**AVAILABLE RECORDS**:
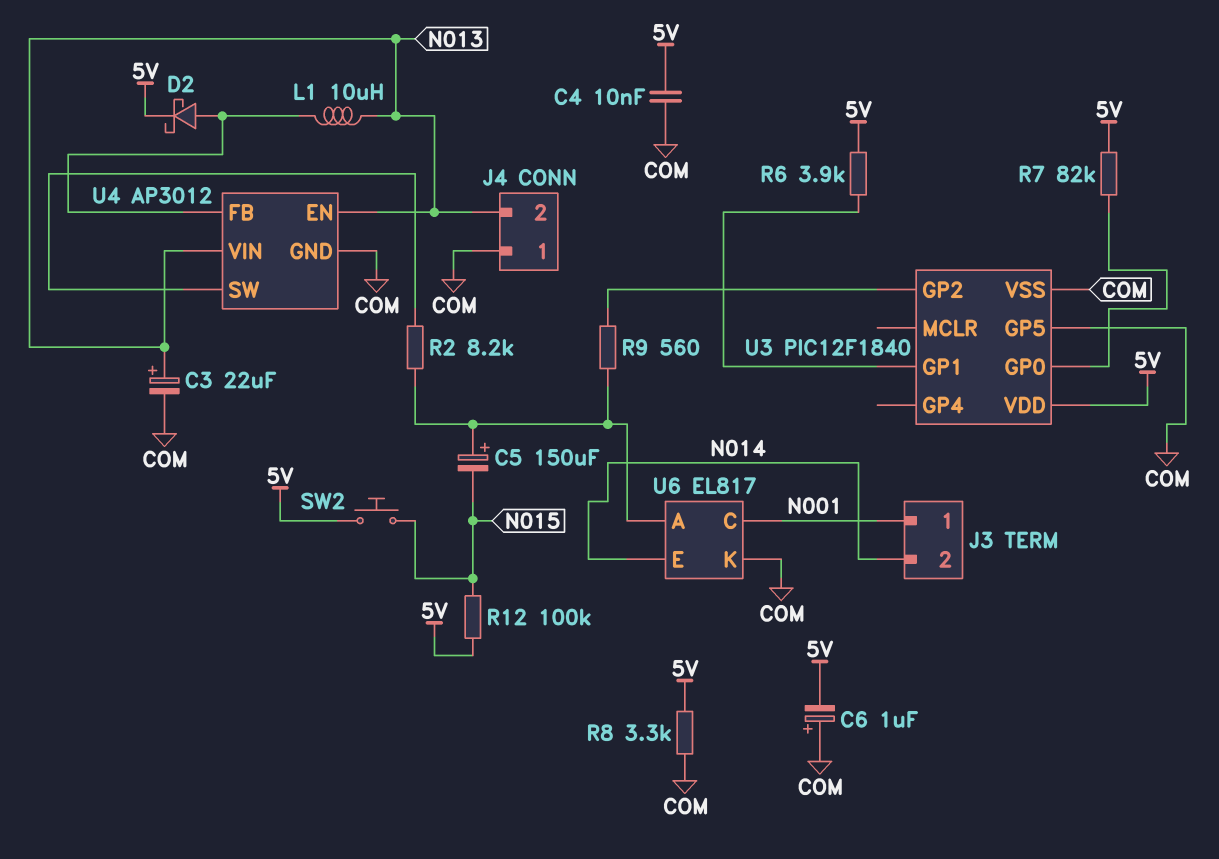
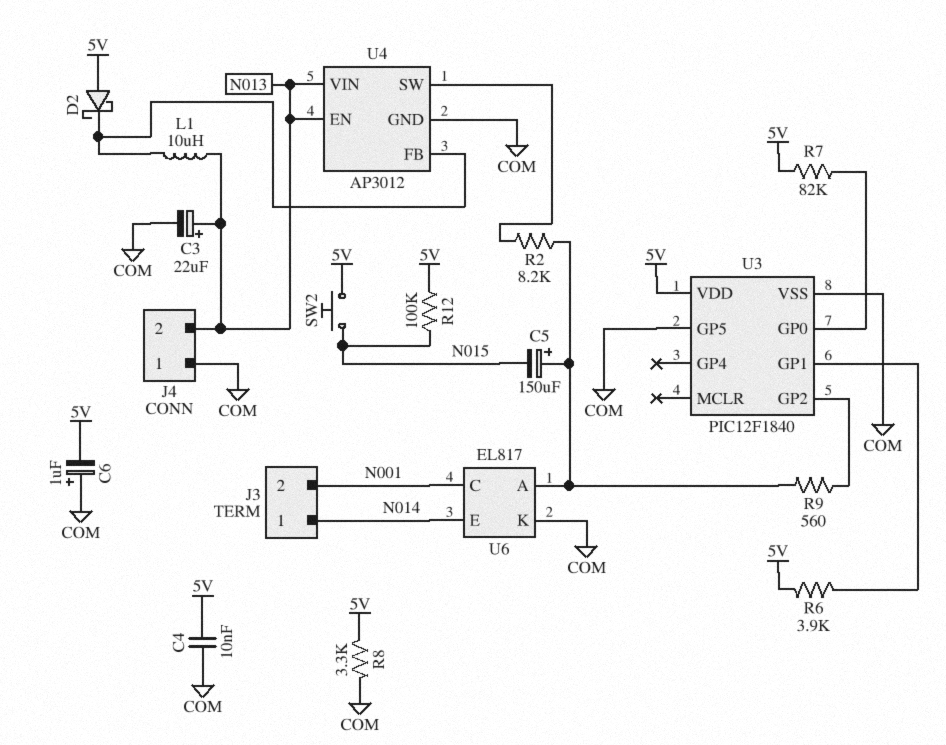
D2: schottky (A U4/FB, K 5V) -> schottky (A 5V, K U4/FB)
J3 pin 1: N001 -> N014
J3 pin 2: N014 -> N001

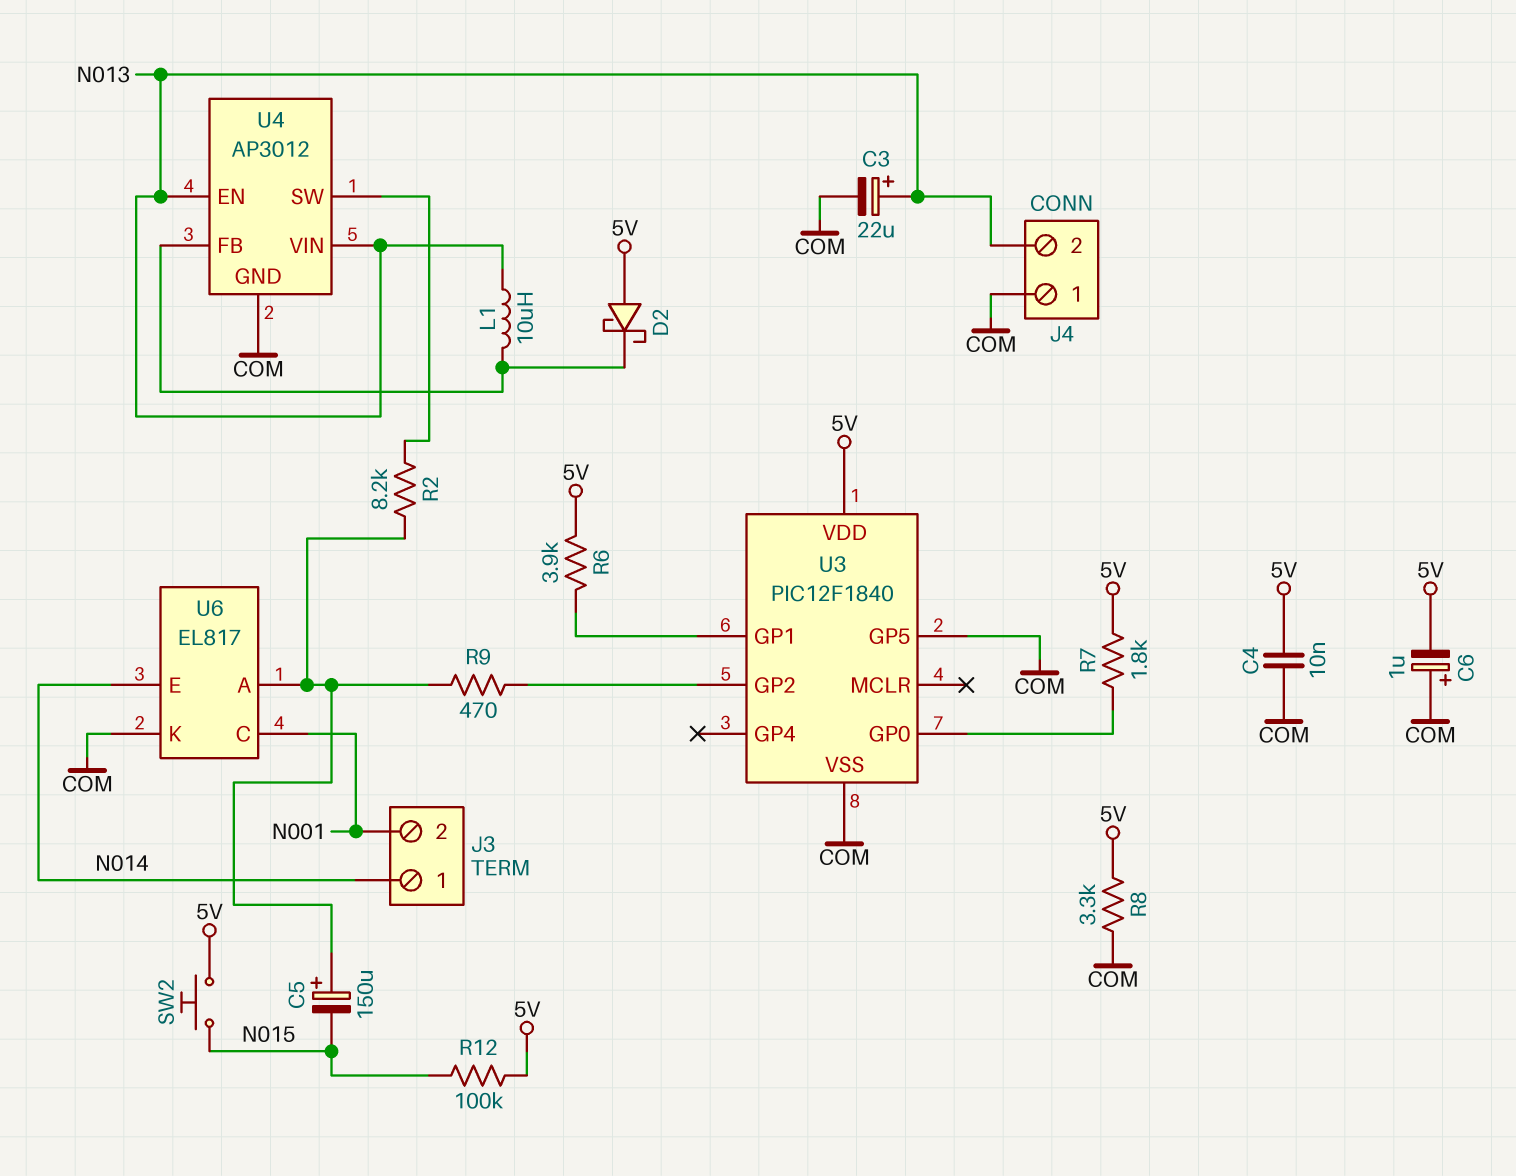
R7: 82k (5V, U3/GP0) -> 1.8k (5V, U3/GP0)
R9: 560 (U3/GP2, U6/A) -> 470 (U3/GP2, U6/A)

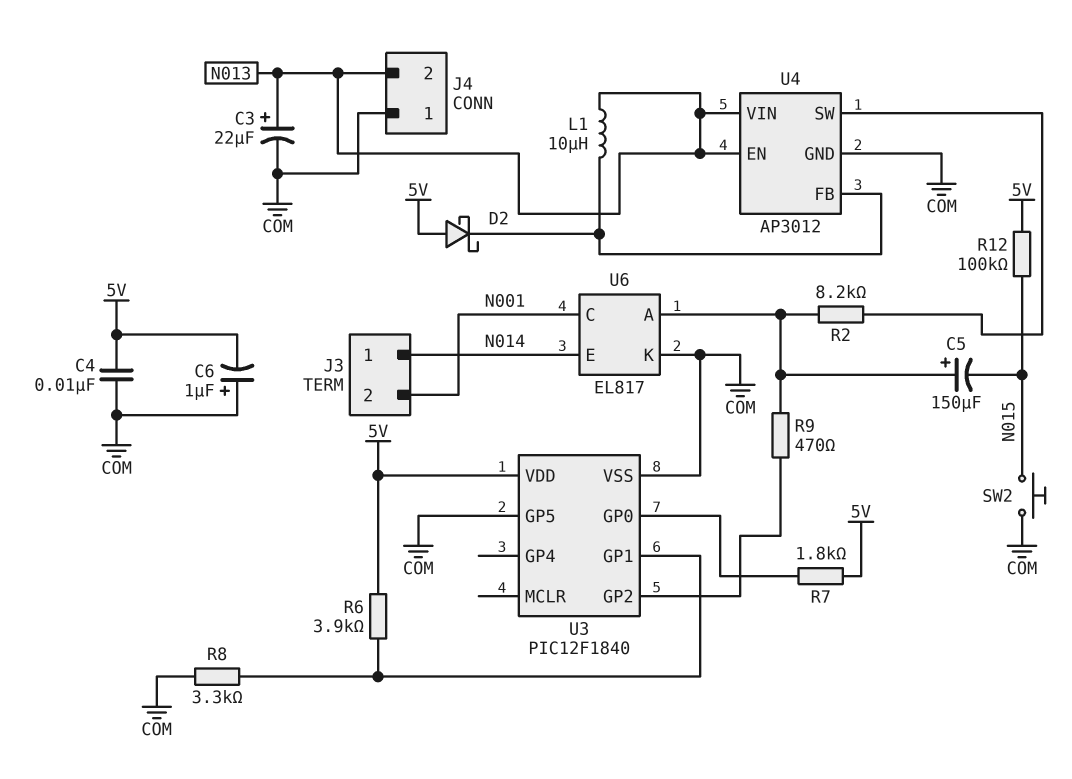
R8: 3.3k (5V, COM) -> 3.3k (COM, U3/GP1)
SW2: button (5V, N015) -> button (COM, N015)

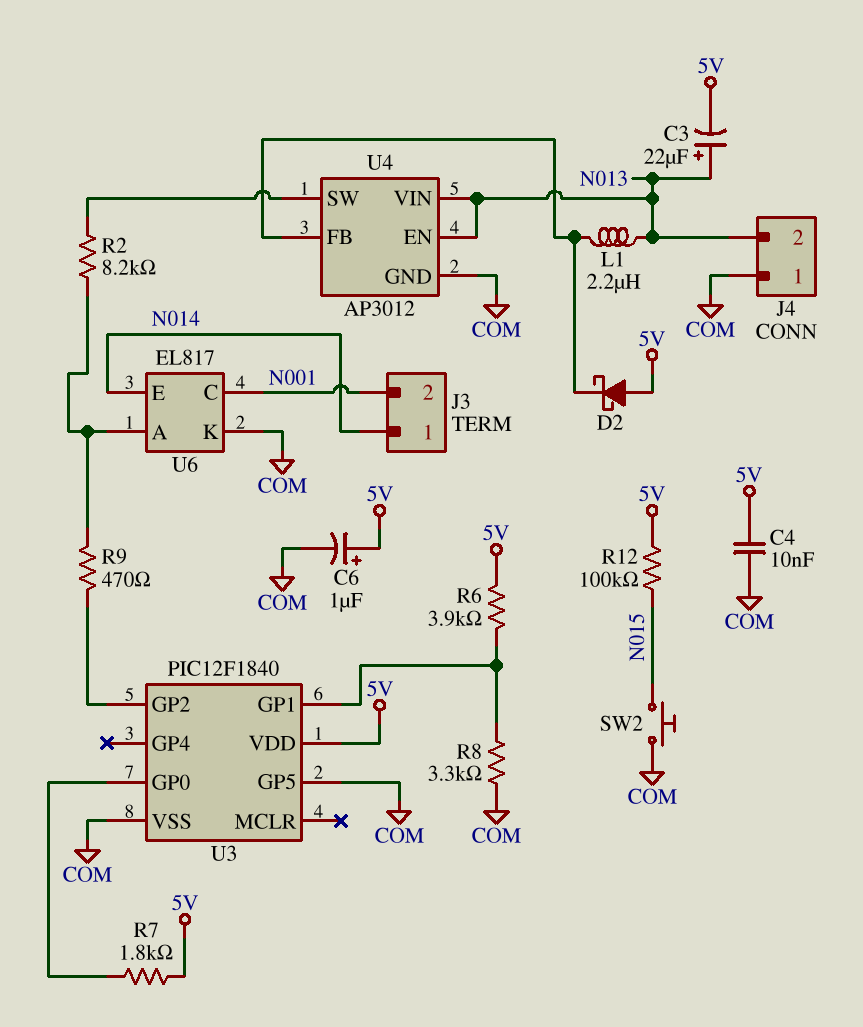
C3: 22uF (plus N013, minus COM) -> 22uF (plus N013, minus 5V)
C5: 150uF (plus U6/A, minus N015) -> none
C6: 1uF (plus COM, minus 5V) -> 1uF (plus 5V, minus COM)
L1: 10uH (N013, U4/FB) -> 2.2uH (N013, U4/FB)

**AIM OF THE TASK**: Leaving the pictures out, write out all the material above exactly.

**RESULT OF THE TASK**:
D2: schottky (A U4/FB, K 5V) -> schottky (A 5V, K U4/FB)
J3 pin 1: N001 -> N014
J3 pin 2: N014 -> N001

R7: 82k (5V, U3/GP0) -> 1.8k (5V, U3/GP0)
R9: 560 (U3/GP2, U6/A) -> 470 (U3/GP2, U6/A)

R8: 3.3k (5V, COM) -> 3.3k (COM, U3/GP1)
SW2: button (5V, N015) -> button (COM, N015)

C3: 22uF (plus N013, minus COM) -> 22uF (plus N013, minus 5V)
C5: 150uF (plus U6/A, minus N015) -> none
C6: 1uF (plus COM, minus 5V) -> 1uF (plus 5V, minus COM)
L1: 10uH (N013, U4/FB) -> 2.2uH (N013, U4/FB)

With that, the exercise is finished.